======== The data ========

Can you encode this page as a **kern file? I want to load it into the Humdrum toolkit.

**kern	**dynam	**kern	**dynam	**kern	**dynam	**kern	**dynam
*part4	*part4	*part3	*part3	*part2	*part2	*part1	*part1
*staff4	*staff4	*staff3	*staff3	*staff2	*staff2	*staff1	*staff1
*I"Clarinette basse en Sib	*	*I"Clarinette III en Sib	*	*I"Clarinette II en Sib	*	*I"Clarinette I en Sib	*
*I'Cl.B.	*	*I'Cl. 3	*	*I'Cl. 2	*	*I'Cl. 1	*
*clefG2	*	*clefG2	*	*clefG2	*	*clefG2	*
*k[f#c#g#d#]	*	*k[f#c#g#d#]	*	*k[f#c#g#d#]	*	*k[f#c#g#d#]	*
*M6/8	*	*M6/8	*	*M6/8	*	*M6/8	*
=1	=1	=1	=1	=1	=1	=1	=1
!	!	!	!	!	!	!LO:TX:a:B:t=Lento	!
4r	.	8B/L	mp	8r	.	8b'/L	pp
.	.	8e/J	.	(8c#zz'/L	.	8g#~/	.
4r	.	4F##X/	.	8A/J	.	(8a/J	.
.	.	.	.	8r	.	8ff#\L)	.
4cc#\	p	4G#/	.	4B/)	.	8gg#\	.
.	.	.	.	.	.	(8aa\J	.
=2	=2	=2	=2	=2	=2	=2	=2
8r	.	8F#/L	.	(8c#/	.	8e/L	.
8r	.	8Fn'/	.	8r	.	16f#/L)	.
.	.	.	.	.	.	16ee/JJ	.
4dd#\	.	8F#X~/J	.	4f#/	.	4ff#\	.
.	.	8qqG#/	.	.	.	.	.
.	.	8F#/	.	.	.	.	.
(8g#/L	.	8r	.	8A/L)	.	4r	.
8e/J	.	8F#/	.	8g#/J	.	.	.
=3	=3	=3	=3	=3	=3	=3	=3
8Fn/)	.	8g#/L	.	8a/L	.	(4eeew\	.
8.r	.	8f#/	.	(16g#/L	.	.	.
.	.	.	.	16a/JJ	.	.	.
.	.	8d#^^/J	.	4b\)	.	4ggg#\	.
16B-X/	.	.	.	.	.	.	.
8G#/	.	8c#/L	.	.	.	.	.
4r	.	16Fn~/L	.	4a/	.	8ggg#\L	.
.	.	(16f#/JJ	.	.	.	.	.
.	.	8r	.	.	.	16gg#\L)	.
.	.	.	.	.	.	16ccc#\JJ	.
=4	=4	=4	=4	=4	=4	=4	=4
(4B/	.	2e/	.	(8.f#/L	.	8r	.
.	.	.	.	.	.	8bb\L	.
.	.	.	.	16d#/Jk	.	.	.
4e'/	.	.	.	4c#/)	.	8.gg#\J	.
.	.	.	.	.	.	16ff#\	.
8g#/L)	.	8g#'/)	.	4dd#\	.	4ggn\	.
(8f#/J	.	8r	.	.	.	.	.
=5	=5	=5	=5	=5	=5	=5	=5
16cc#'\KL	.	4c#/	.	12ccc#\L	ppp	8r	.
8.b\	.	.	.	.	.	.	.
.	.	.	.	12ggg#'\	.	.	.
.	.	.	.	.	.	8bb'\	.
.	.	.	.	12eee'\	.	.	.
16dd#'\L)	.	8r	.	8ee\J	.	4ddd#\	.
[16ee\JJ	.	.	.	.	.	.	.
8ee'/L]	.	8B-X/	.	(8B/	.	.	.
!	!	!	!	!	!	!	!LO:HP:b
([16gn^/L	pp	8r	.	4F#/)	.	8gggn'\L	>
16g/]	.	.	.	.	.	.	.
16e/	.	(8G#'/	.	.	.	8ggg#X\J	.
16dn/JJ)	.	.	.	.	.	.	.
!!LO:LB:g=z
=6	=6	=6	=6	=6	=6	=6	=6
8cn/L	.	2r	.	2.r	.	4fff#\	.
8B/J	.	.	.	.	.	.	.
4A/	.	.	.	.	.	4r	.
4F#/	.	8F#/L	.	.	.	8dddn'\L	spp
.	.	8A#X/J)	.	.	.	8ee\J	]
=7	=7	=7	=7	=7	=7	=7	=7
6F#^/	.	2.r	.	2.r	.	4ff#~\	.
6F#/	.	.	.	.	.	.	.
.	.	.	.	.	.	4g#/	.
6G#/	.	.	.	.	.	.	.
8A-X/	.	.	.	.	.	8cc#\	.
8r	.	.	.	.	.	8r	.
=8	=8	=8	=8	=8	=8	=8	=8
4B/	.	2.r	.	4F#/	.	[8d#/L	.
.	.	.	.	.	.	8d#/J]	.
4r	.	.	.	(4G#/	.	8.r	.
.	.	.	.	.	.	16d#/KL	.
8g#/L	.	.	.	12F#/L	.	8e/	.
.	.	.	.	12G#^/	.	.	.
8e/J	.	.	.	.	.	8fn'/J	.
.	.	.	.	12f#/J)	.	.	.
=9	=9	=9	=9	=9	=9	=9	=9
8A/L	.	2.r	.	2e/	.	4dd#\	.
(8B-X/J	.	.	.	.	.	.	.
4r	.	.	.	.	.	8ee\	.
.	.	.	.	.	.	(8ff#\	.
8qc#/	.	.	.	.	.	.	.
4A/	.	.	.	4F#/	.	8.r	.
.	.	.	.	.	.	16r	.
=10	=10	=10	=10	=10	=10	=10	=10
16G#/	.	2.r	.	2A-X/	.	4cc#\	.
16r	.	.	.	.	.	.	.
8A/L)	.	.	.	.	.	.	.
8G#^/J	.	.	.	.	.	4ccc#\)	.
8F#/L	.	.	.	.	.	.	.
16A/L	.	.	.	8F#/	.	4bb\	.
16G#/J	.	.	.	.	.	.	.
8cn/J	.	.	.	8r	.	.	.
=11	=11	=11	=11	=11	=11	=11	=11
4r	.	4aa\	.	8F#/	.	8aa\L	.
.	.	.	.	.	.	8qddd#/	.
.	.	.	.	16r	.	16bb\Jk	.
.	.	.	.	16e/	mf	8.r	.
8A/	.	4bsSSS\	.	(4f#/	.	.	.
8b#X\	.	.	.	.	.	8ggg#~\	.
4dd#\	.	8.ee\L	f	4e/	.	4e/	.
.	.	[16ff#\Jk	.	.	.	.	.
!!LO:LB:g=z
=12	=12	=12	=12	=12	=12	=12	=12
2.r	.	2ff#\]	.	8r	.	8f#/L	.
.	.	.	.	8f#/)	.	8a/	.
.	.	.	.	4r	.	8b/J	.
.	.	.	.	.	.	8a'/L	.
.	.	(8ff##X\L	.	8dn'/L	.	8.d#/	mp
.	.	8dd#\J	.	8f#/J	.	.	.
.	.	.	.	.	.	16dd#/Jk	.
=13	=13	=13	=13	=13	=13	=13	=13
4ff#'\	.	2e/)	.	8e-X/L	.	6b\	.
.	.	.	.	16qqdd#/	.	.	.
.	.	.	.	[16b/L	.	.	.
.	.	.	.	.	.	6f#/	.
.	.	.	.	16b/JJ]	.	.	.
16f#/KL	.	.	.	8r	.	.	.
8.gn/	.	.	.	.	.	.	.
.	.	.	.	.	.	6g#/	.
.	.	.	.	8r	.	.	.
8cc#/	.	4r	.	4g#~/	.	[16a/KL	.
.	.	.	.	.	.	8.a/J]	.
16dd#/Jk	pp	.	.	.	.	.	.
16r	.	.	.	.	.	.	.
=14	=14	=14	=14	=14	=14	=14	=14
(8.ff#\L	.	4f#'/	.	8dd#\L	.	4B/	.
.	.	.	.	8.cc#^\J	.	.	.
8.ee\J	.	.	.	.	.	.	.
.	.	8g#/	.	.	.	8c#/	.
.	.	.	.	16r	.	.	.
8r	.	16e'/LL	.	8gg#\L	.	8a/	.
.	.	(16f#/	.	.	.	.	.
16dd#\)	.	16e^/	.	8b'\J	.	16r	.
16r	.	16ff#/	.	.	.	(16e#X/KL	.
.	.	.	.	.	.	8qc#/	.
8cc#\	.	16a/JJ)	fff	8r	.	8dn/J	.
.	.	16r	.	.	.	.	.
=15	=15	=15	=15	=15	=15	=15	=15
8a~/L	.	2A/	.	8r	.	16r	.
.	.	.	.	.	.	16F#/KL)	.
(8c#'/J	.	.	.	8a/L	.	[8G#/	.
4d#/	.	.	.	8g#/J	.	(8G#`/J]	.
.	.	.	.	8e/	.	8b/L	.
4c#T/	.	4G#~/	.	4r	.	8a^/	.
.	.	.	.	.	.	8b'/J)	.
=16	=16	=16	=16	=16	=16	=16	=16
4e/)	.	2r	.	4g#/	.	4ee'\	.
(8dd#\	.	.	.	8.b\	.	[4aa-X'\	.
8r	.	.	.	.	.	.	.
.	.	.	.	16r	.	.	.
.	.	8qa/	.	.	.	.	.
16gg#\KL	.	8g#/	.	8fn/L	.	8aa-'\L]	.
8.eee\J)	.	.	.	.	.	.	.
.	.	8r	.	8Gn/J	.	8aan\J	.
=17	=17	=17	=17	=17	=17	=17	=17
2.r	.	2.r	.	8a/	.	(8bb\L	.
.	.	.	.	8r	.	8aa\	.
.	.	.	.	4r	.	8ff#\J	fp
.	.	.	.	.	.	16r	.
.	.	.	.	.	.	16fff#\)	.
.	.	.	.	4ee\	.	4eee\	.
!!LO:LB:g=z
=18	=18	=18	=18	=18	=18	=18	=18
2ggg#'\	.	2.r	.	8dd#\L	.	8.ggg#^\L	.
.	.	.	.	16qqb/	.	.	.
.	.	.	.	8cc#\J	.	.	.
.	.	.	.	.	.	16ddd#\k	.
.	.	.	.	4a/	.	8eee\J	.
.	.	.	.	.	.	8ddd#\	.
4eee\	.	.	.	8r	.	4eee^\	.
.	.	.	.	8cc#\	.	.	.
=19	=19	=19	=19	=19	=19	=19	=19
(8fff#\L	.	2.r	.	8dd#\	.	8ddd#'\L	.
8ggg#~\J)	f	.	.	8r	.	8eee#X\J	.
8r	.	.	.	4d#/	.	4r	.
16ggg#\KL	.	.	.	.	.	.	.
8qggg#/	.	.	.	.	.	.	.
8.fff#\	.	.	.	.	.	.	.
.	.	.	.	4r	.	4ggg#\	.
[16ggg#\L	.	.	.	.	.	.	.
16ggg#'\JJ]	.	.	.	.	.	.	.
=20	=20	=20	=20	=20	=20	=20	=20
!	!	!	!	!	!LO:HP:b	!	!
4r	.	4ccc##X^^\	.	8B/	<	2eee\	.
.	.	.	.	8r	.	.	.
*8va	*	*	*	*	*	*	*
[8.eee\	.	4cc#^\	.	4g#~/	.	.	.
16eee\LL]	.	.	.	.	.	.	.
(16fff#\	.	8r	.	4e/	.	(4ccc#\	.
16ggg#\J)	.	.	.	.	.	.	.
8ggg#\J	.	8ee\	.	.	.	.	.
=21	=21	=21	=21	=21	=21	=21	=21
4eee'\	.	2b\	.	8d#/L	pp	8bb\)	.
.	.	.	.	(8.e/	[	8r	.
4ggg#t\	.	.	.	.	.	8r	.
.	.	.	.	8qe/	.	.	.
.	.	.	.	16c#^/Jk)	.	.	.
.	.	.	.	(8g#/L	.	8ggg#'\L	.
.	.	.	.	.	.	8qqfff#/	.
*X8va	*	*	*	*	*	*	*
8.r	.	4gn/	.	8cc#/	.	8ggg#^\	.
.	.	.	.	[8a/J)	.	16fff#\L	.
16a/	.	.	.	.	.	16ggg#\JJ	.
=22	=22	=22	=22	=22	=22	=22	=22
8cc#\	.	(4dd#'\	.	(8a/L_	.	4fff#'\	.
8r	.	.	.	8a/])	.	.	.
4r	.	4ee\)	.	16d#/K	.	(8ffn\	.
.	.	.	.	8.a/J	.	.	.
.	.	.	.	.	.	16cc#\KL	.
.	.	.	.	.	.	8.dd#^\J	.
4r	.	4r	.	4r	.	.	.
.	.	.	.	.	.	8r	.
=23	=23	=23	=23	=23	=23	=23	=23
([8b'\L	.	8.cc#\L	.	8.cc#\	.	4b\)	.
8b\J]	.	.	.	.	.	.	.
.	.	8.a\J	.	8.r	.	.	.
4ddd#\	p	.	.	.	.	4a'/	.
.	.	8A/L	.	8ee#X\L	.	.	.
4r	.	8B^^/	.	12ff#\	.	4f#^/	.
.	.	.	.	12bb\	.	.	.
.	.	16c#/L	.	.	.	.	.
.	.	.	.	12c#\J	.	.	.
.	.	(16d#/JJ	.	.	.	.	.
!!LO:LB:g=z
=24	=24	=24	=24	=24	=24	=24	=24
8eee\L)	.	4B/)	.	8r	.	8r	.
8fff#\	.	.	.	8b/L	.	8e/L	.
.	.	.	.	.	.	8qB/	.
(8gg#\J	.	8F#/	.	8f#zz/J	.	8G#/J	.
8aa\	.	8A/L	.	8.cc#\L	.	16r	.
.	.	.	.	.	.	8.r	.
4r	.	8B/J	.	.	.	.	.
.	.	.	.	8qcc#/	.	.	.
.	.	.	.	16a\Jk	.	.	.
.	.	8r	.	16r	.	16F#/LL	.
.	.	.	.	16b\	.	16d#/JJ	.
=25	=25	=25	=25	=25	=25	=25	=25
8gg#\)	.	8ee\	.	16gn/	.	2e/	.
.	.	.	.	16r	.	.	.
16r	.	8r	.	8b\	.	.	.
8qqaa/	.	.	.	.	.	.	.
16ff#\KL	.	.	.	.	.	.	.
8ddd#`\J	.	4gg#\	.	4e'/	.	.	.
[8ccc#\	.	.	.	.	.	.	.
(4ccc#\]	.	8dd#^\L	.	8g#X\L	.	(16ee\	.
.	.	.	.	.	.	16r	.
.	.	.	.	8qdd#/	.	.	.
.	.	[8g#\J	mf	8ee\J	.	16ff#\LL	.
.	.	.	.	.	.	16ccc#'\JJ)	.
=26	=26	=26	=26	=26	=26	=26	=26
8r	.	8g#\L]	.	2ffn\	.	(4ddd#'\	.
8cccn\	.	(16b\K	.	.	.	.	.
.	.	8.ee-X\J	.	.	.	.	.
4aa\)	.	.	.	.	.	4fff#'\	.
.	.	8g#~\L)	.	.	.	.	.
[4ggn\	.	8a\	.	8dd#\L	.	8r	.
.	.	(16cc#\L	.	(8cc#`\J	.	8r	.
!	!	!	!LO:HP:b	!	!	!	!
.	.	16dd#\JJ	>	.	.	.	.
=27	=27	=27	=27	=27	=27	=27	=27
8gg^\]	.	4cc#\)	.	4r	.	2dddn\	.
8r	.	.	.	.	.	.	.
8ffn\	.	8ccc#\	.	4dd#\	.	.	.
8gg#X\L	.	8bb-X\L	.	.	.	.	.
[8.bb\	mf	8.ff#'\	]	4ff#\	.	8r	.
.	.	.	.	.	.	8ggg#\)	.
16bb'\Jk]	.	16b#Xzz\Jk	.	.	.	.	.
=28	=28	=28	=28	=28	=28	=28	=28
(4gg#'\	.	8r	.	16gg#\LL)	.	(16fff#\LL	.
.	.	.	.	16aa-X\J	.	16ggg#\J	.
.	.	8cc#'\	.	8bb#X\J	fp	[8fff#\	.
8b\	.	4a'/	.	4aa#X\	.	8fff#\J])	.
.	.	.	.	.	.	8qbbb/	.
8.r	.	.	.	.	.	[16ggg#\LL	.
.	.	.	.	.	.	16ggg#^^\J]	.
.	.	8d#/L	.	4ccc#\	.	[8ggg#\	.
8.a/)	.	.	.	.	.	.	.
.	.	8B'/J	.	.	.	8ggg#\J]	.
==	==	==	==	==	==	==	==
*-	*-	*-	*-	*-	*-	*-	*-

========

Task: Filter the records above down to the lines containing the string "kern". Case matters, so a line that has it only in other capitals does not count.

Exercise result:
Can you encode this page as a **kern file? I want to load it into the Humdrum toolkit.
**kern	**dynam	**kern	**dynam	**kern	**dynam	**kern	**dynam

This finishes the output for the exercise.